**EXERCISE**.
Return every line of the material that contains the string "kern".

═══ RECORDS SUPPLIED

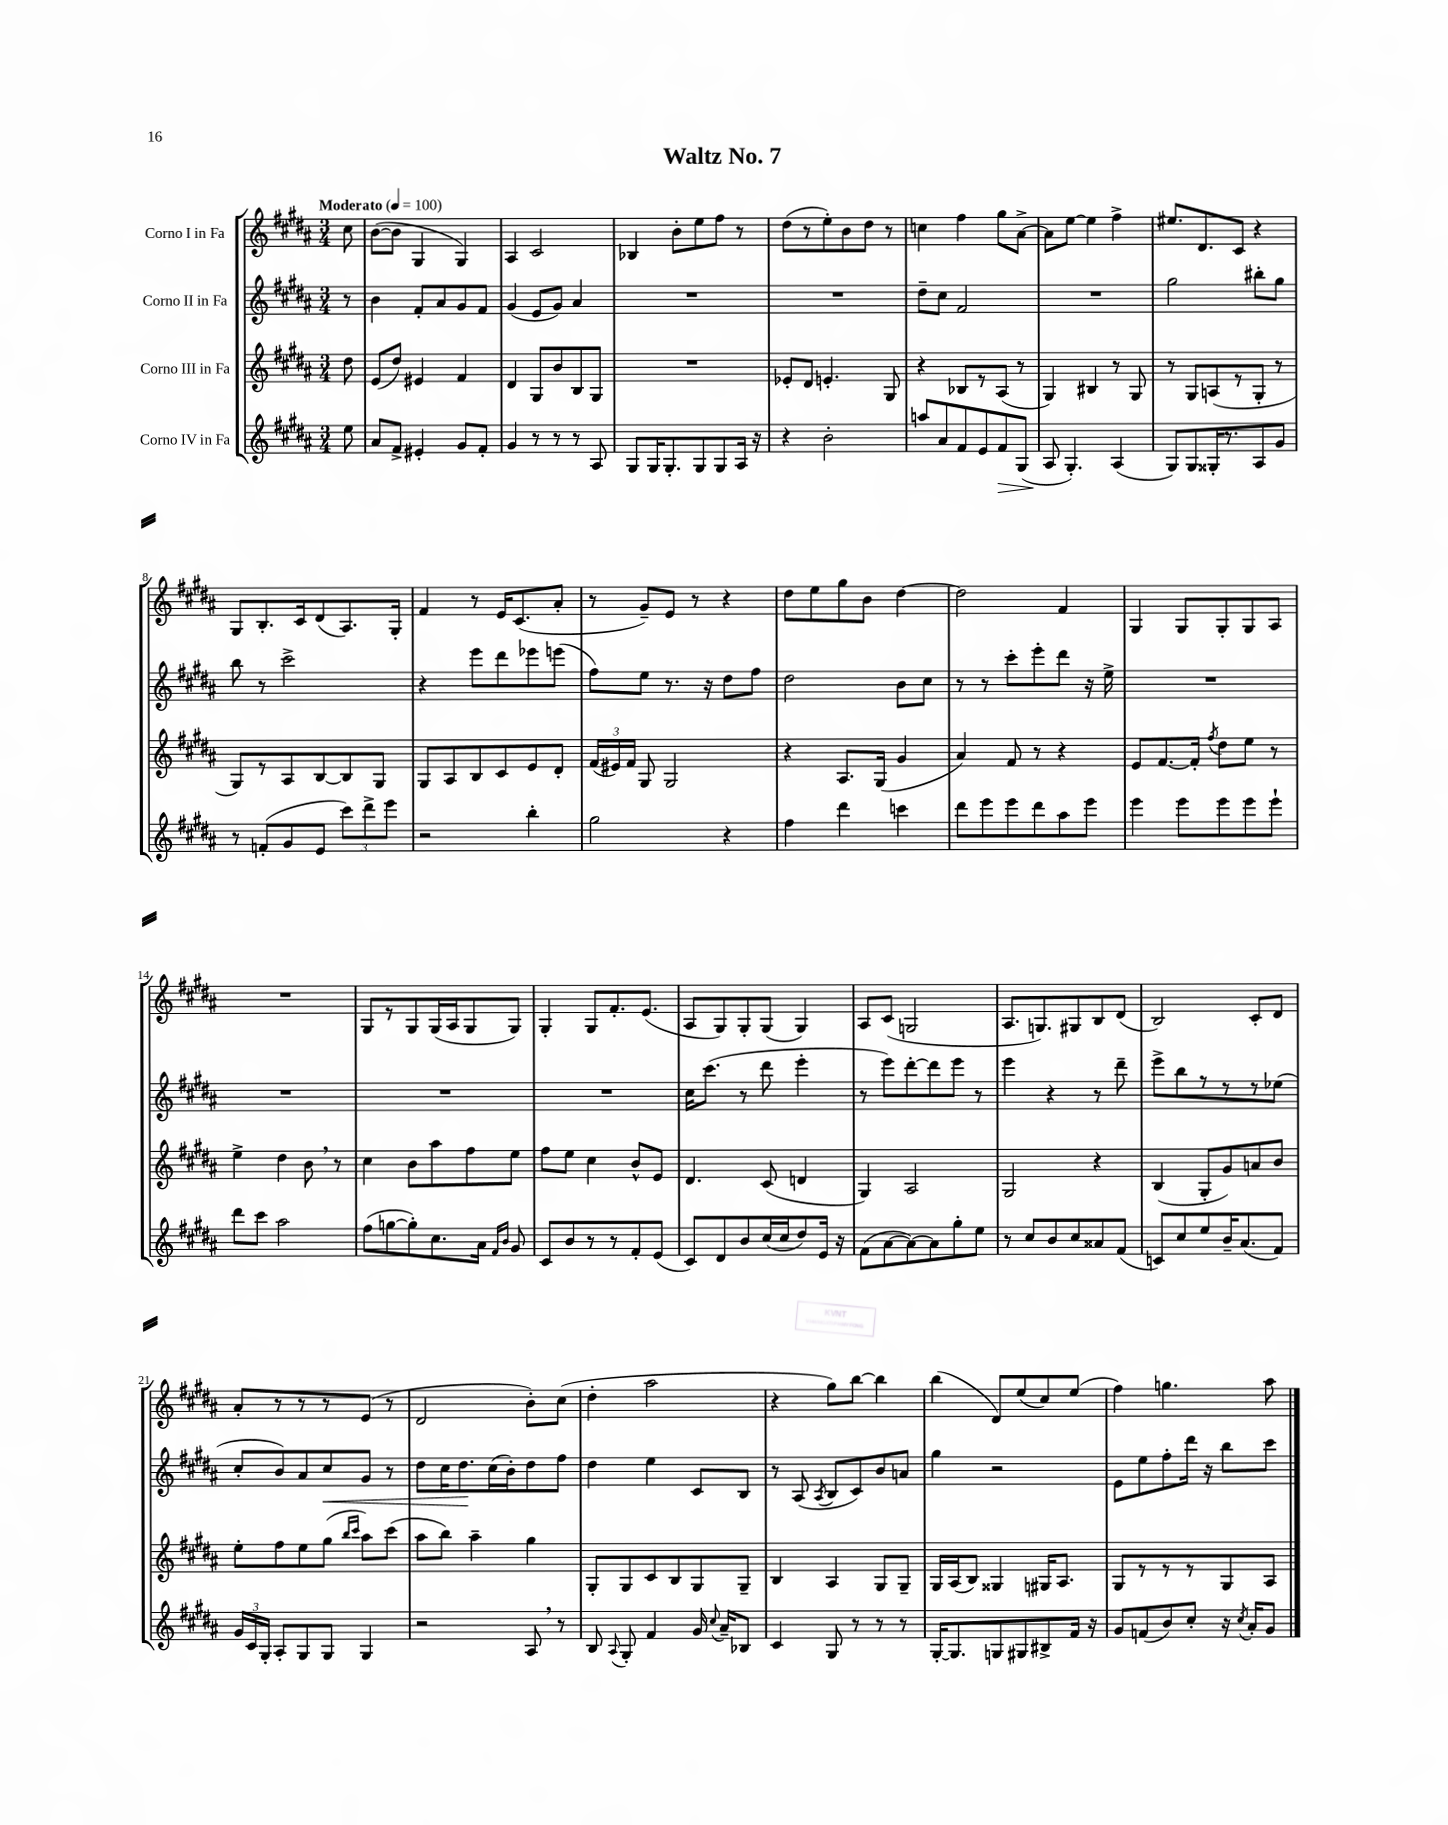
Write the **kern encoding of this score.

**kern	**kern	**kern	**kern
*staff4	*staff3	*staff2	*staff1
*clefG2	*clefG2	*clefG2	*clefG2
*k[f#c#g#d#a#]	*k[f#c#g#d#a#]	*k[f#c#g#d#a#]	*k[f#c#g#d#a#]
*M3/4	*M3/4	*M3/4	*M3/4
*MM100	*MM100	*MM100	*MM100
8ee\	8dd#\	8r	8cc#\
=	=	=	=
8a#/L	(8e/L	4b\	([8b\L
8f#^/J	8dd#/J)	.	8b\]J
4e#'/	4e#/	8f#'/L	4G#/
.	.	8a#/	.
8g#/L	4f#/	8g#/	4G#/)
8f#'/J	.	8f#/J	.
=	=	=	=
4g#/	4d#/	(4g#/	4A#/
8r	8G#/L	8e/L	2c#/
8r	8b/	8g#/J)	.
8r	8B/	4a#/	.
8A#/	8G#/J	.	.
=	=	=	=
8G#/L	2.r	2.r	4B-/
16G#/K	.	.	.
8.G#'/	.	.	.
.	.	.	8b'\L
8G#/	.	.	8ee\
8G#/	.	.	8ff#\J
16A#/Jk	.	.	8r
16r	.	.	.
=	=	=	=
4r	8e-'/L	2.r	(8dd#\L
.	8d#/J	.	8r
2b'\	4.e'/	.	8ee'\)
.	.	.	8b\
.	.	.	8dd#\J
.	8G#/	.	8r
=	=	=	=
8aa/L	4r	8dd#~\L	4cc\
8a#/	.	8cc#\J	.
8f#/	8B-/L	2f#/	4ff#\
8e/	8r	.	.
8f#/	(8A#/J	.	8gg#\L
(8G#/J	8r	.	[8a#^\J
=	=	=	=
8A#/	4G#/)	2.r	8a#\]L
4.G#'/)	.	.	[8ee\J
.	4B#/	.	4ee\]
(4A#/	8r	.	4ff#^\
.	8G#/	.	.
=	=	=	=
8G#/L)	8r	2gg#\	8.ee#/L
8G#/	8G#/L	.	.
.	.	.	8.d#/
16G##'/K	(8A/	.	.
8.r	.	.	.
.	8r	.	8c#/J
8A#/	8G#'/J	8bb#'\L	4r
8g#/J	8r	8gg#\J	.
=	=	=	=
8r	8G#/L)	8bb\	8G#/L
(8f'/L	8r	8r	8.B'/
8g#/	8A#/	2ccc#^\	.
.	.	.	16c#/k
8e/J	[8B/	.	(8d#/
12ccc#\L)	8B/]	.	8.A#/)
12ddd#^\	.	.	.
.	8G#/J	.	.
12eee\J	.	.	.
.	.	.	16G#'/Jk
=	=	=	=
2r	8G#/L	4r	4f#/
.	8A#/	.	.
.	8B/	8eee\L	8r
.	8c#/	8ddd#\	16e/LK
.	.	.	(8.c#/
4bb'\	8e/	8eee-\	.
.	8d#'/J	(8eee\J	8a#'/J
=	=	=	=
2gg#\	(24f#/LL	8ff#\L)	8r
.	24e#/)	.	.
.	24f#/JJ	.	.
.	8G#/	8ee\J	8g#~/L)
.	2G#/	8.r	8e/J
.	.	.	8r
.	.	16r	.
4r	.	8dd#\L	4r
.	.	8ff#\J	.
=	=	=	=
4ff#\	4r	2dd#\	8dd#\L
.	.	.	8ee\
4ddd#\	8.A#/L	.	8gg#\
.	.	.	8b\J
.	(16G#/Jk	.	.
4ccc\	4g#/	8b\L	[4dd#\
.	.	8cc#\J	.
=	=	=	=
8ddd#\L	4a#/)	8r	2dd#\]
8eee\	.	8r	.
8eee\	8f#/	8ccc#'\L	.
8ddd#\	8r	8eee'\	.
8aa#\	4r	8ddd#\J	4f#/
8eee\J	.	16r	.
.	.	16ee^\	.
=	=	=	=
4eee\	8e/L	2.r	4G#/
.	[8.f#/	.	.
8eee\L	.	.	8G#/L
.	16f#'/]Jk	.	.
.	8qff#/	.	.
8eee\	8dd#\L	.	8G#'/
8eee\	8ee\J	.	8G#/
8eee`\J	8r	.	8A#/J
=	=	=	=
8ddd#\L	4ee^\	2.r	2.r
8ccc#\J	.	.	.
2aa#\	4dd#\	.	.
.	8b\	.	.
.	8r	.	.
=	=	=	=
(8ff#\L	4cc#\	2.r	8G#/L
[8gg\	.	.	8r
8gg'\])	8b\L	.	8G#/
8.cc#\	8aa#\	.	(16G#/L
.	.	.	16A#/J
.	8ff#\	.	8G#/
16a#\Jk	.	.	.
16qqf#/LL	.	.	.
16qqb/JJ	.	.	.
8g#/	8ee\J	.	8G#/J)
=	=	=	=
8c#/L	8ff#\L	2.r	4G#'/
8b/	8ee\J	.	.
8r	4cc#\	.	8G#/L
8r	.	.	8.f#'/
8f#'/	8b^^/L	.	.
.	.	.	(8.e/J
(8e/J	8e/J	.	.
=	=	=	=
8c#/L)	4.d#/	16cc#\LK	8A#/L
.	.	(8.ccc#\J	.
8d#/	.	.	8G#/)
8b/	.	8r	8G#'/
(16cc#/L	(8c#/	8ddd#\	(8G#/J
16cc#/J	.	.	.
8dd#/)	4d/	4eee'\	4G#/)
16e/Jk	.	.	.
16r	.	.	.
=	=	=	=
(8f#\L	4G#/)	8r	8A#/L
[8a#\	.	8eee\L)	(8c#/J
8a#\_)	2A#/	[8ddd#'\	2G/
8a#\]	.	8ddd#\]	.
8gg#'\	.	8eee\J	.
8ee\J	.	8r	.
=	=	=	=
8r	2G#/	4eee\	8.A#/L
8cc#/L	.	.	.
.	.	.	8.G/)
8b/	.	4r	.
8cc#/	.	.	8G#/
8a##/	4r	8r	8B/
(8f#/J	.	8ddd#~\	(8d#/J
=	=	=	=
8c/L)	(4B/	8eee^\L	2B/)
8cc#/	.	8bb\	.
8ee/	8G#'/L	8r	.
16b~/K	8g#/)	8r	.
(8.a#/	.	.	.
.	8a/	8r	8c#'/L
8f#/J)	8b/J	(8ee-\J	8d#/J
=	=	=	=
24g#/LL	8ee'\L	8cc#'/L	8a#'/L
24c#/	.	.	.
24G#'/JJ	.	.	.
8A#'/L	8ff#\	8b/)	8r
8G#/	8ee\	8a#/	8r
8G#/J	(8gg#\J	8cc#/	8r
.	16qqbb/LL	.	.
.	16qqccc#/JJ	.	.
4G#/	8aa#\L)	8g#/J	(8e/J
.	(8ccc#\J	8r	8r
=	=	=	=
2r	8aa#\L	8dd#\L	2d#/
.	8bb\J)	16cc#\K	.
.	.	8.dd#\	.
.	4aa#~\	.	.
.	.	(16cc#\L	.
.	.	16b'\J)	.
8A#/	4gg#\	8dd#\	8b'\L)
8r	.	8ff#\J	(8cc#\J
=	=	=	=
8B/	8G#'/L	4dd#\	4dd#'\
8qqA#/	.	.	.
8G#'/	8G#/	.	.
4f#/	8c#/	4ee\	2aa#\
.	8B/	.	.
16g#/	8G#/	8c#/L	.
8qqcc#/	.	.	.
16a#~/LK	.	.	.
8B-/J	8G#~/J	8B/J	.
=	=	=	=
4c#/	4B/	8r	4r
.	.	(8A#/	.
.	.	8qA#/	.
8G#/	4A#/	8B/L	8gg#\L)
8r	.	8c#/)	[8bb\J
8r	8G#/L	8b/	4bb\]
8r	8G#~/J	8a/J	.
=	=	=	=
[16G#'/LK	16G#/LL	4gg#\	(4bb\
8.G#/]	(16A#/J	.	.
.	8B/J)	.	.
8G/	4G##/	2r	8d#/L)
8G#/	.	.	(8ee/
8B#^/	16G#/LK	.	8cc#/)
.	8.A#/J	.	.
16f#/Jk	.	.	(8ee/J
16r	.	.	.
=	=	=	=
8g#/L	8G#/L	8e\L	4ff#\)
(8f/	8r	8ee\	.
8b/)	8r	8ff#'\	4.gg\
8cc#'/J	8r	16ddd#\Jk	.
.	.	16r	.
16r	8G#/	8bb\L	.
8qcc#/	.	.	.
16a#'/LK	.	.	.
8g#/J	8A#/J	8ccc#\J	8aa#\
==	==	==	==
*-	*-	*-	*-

══════

**ANSWER**.
Write the **kern encoding of this score.
**kern	**kern	**kern	**kern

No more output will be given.